Begin at the line containing "Someone swapped the" in the data below and go on through the line containing "Someone carried the orange nut", repeating each line exactly; include both ends and no other line.

[Object state change records]
=== Begin Enclosure ===

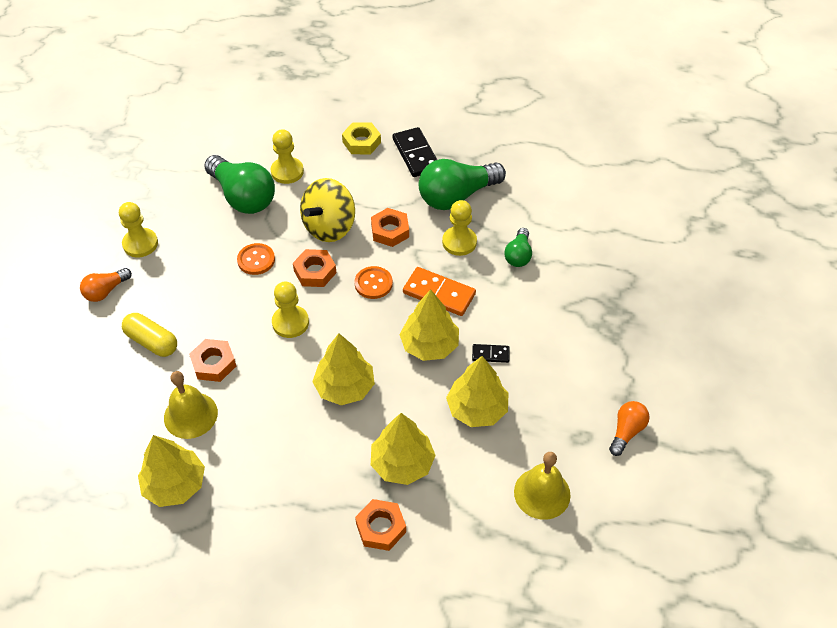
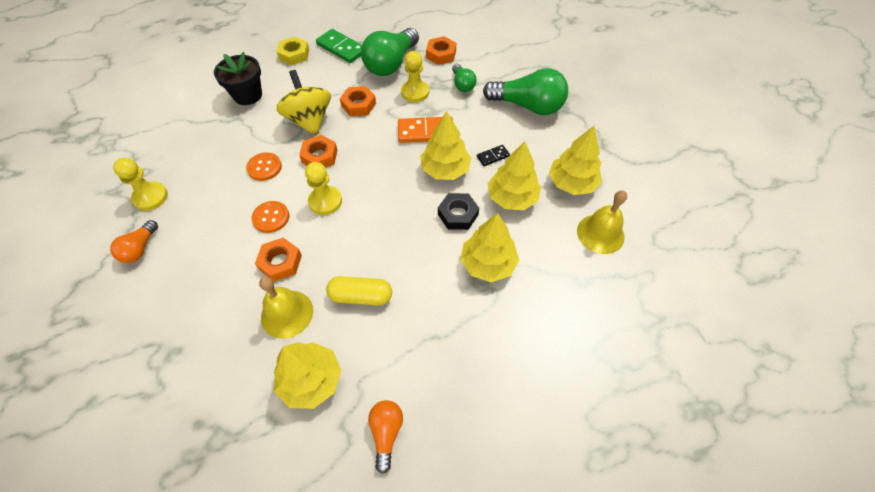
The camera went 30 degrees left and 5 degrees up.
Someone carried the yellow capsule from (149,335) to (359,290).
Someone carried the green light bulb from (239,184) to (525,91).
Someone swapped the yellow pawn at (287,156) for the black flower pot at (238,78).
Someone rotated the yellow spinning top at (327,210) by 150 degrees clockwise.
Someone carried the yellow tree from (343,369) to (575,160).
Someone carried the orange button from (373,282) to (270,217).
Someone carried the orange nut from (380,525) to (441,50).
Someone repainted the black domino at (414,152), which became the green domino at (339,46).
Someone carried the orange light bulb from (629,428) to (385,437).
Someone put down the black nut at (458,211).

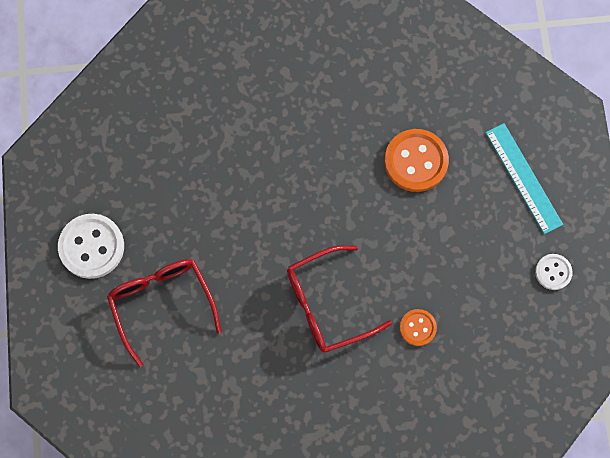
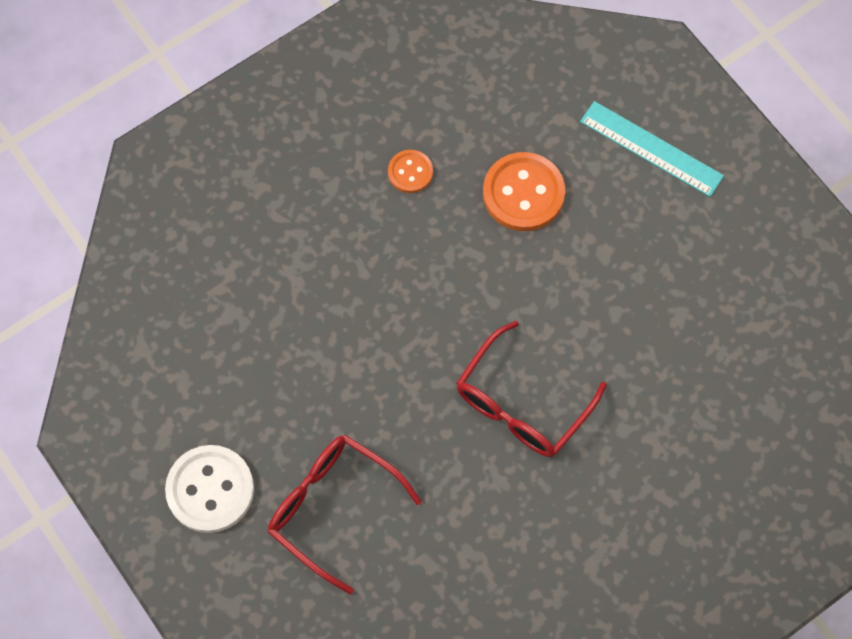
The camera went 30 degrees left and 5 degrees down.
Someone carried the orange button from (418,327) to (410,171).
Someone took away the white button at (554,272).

=== End Enclosure ===

[Output for this exercise]
Someone swapped the yellow pawn at (287,156) for the black flower pot at (238,78).
Someone rotated the yellow spinning top at (327,210) by 150 degrees clockwise.
Someone carried the yellow tree from (343,369) to (575,160).
Someone carried the orange button from (373,282) to (270,217).
Someone carried the orange nut from (380,525) to (441,50).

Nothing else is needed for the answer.